Task description ->
From the first line to the last, retype the records exactly without their images.

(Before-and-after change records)
++++++++++++++++++++

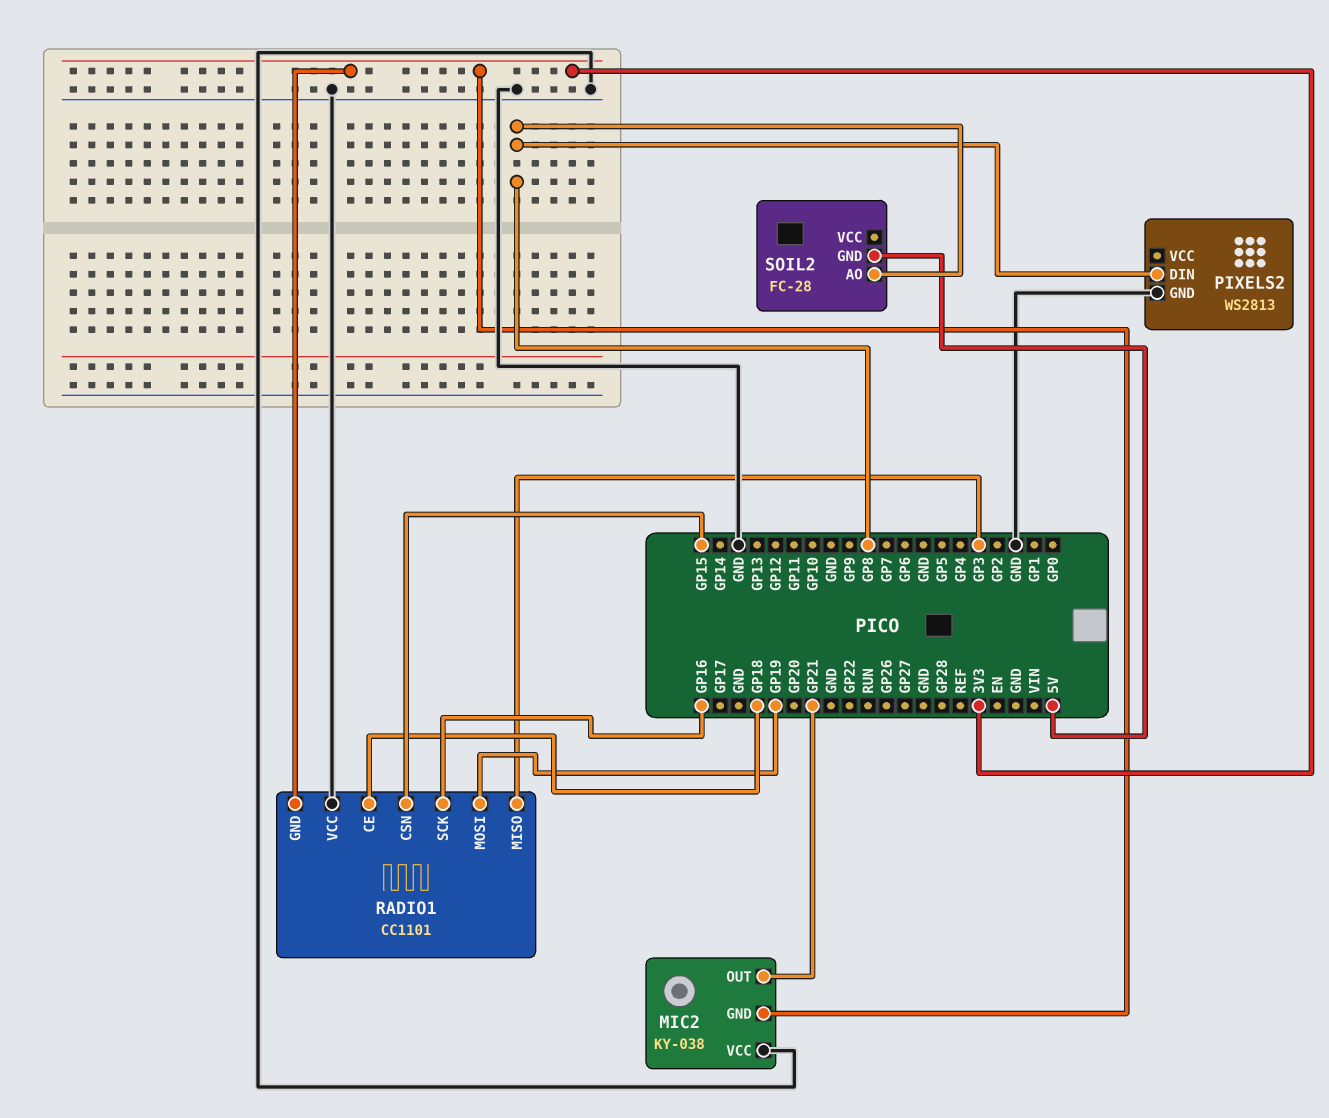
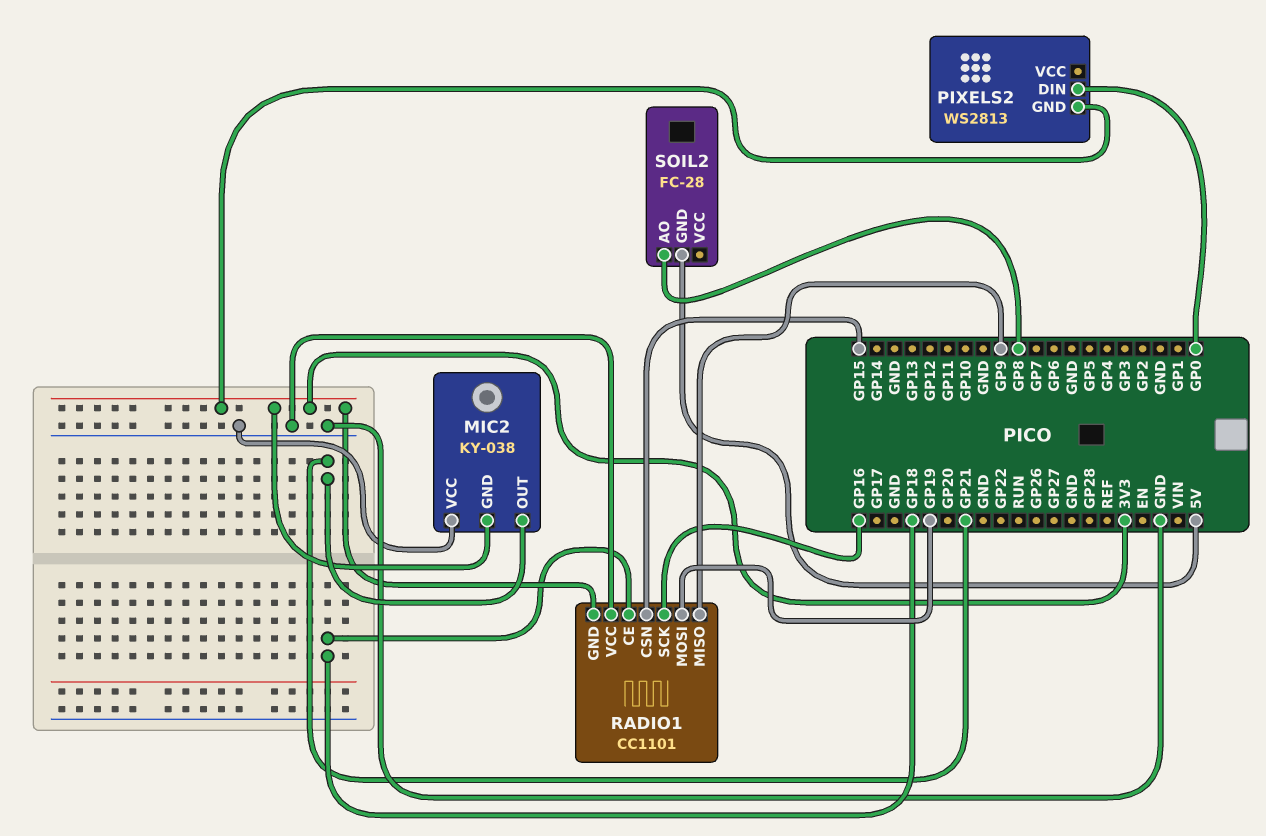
PIXELS2 pin DIN: GP8 -> GP0
PIXELS2 pin GND: GND -> 3V3
RADIO1 pin MISO: GP3 -> GP9

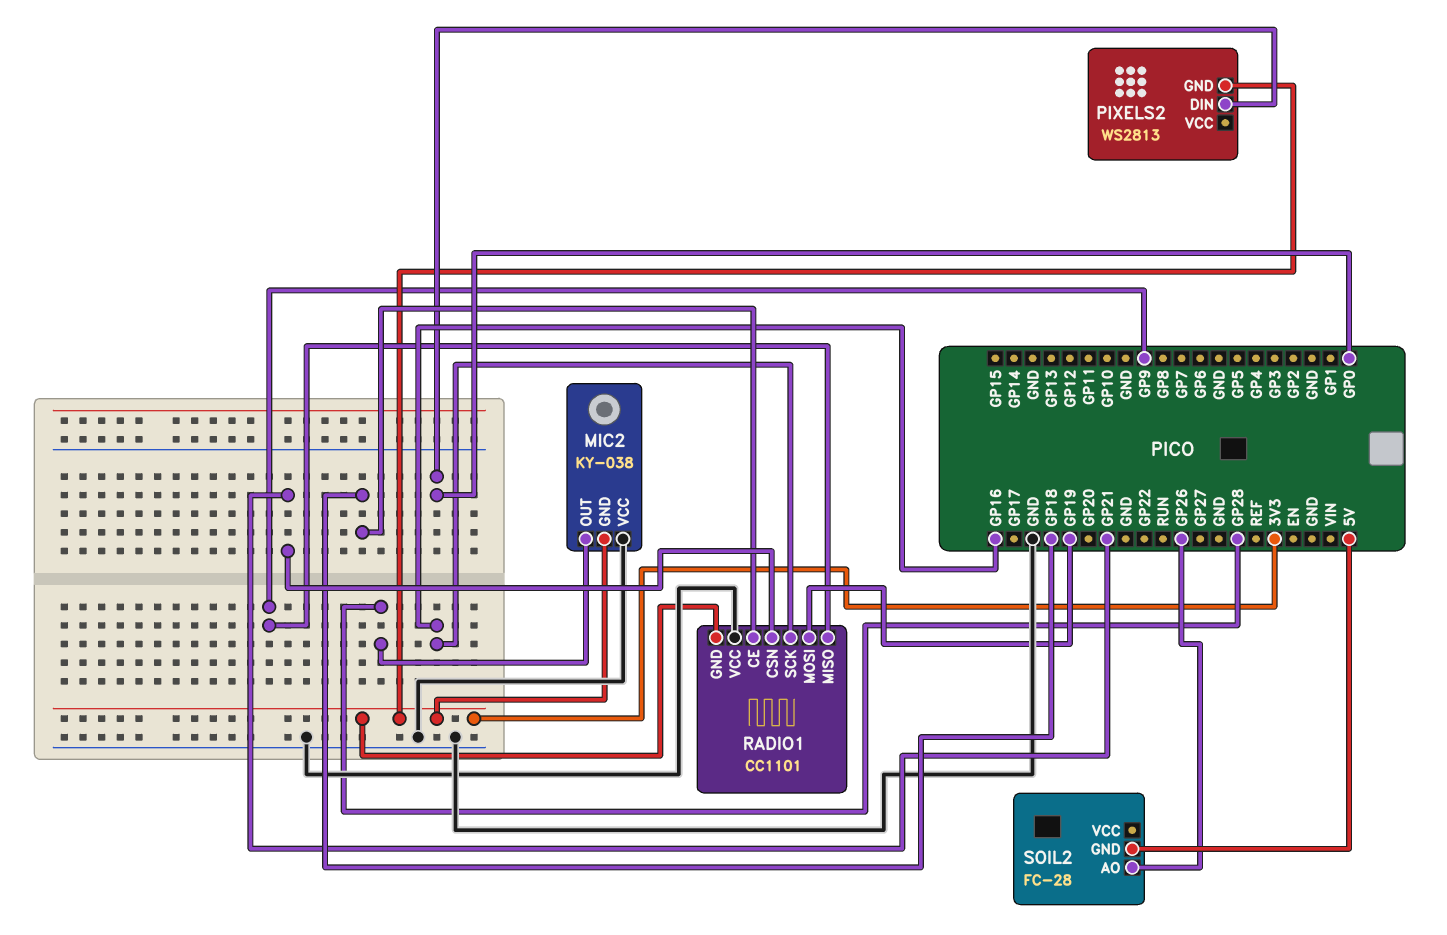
MIC2 pin OUT: GP21 -> GP28
RADIO1 pin CSN: GP15 -> GP21
SOIL2 pin AO: GP8 -> GP26

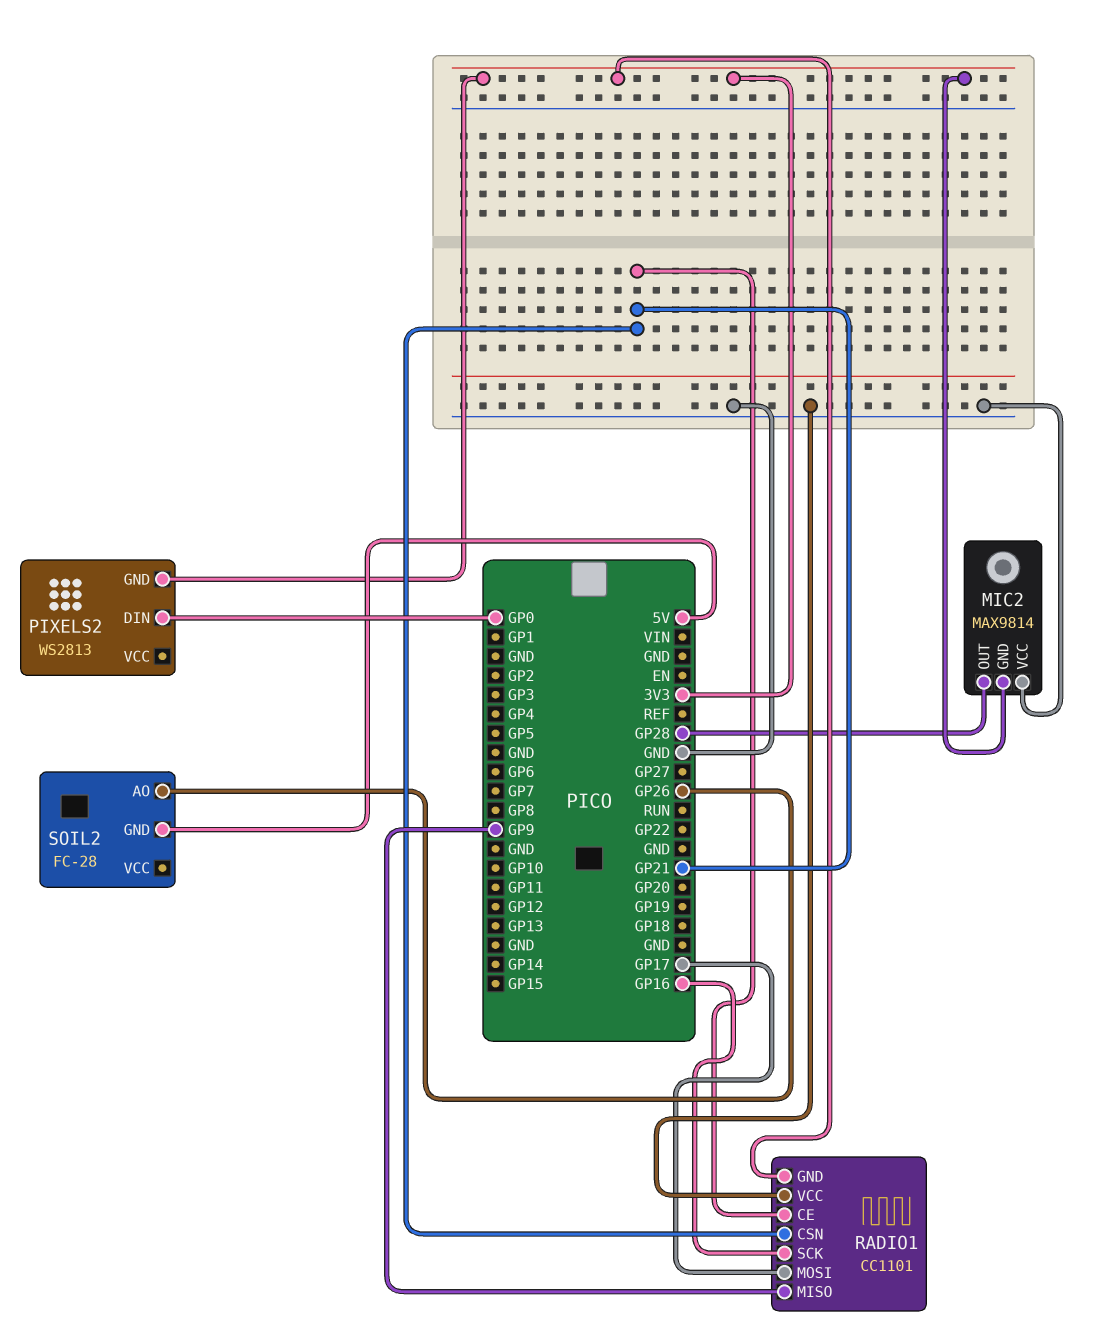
MIC2: KY-038 -> MAX9814
RADIO1 pin CE: GP18 -> GP21
RADIO1 pin MOSI: GP19 -> GP17

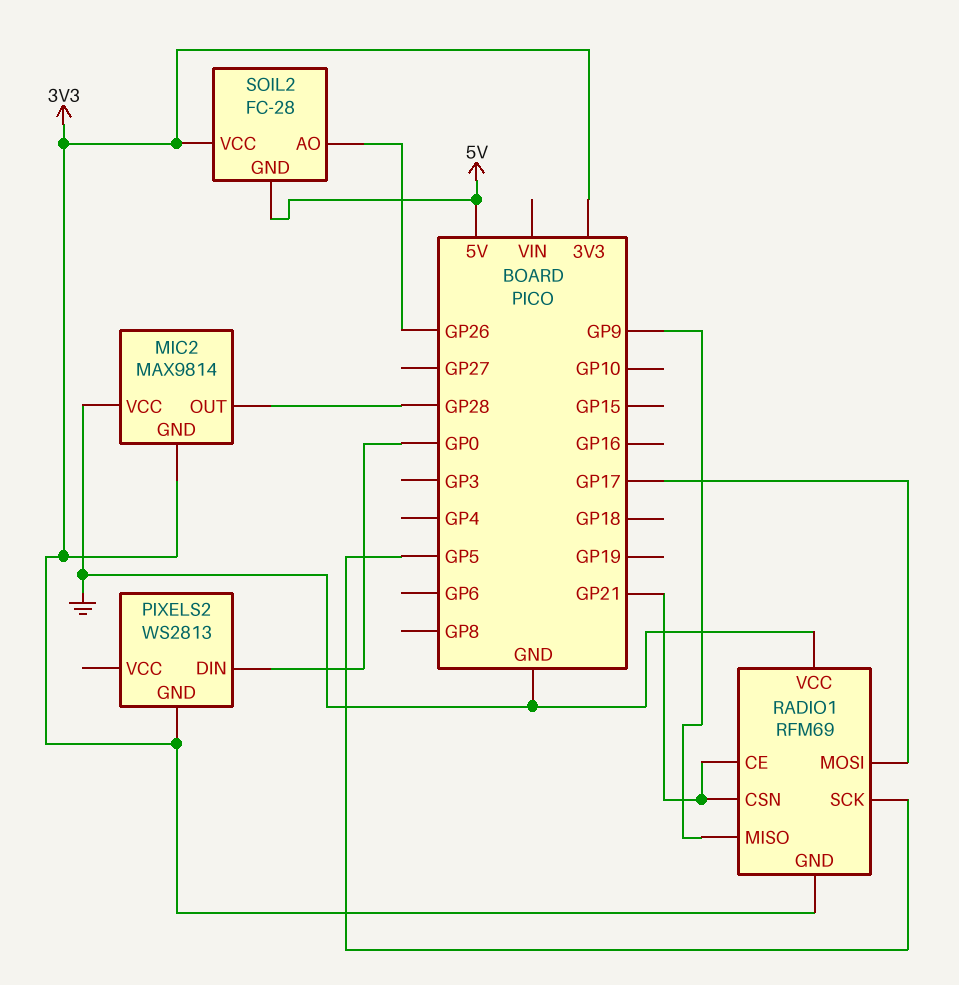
RADIO1: CC1101 -> RFM69
RADIO1 pin SCK: GP16 -> GP5
SOIL2 pin VCC: none -> 3V3

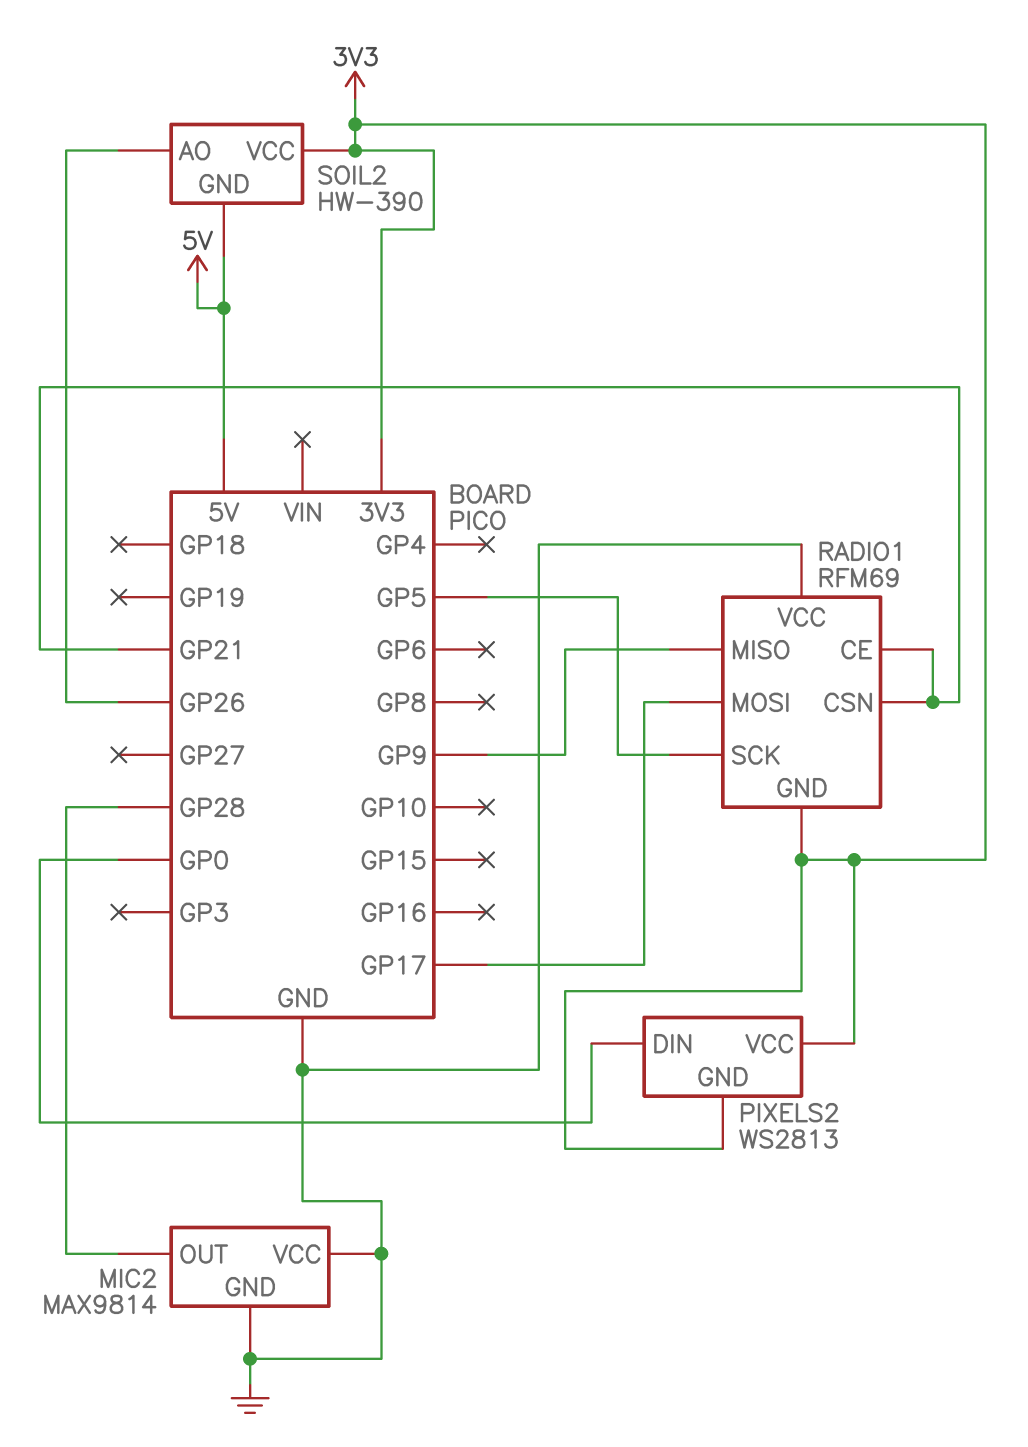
MIC2 pin GND: 3V3 -> GND
PIXELS2 pin VCC: none -> 3V3
SOIL2: FC-28 -> HW-390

++++++++++++++++++++

Task response ->
PIXELS2 pin DIN: GP8 -> GP0
PIXELS2 pin GND: GND -> 3V3
RADIO1 pin MISO: GP3 -> GP9

MIC2 pin OUT: GP21 -> GP28
RADIO1 pin CSN: GP15 -> GP21
SOIL2 pin AO: GP8 -> GP26

MIC2: KY-038 -> MAX9814
RADIO1 pin CE: GP18 -> GP21
RADIO1 pin MOSI: GP19 -> GP17

RADIO1: CC1101 -> RFM69
RADIO1 pin SCK: GP16 -> GP5
SOIL2 pin VCC: none -> 3V3

MIC2 pin GND: 3V3 -> GND
PIXELS2 pin VCC: none -> 3V3
SOIL2: FC-28 -> HW-390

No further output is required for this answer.